§ **Work item**
Each record needs to be retyped exactly, though its pictures should not appear.

[Before-and-after object listings]
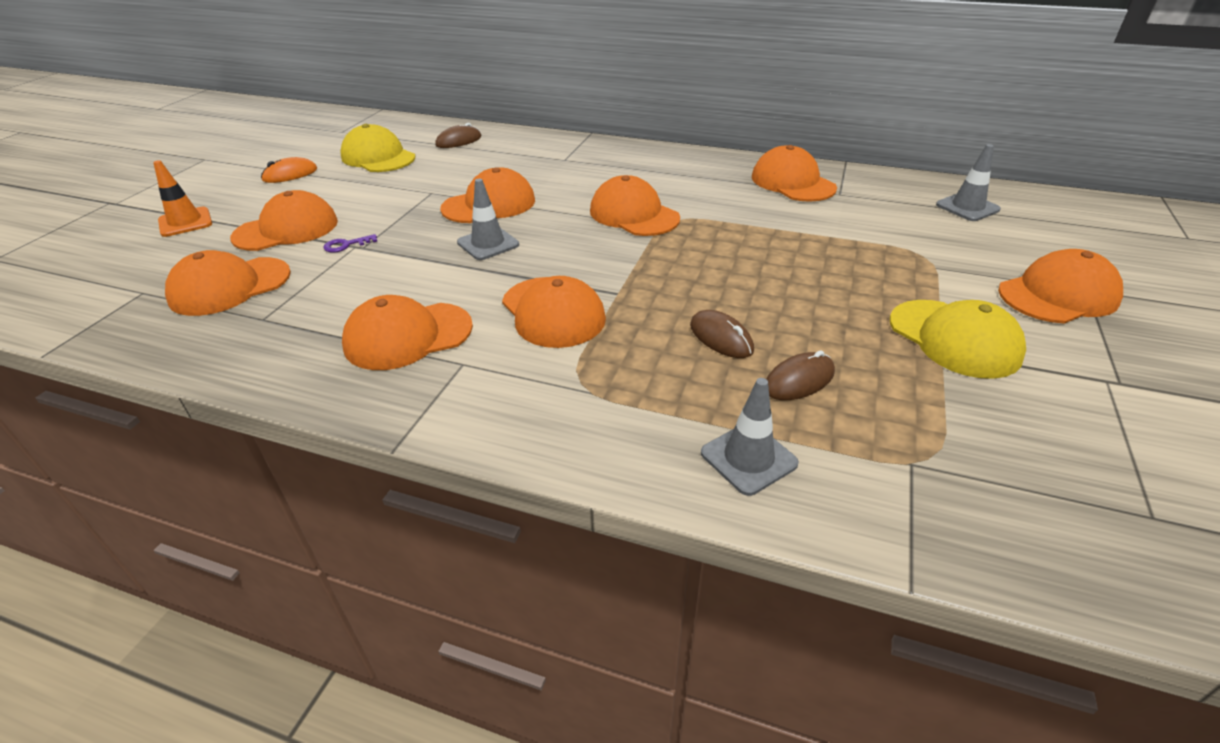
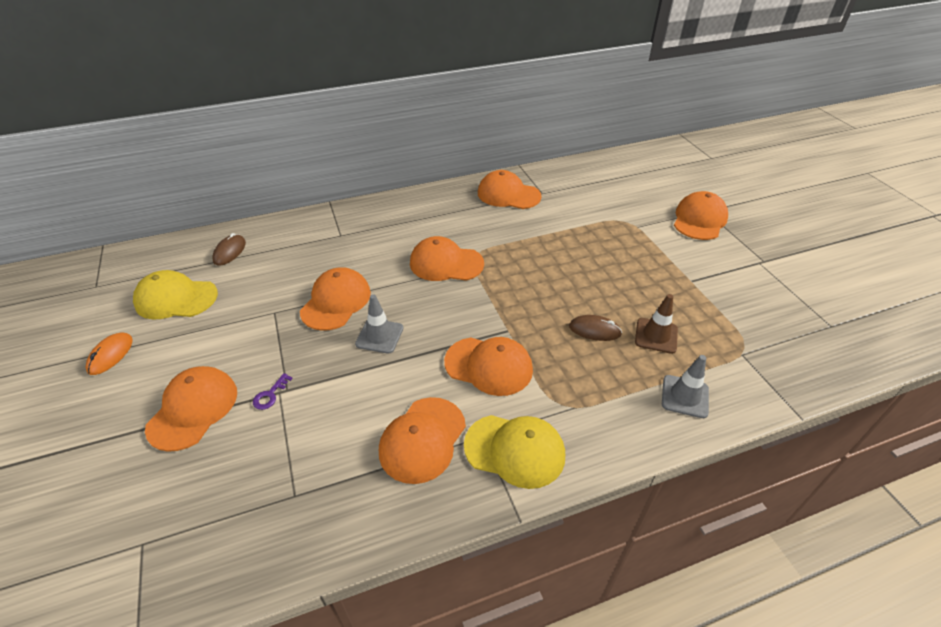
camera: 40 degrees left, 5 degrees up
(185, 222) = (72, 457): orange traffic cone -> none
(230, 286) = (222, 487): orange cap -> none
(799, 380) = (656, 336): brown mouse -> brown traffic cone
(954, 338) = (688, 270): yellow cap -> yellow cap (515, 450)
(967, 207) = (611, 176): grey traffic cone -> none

§ **Worked solution**
camera: 40 degrees left, 5 degrees up
(185, 222) = (72, 457): orange traffic cone -> none
(230, 286) = (222, 487): orange cap -> none
(799, 380) = (656, 336): brown mouse -> brown traffic cone
(954, 338) = (688, 270): yellow cap -> yellow cap (515, 450)
(967, 207) = (611, 176): grey traffic cone -> none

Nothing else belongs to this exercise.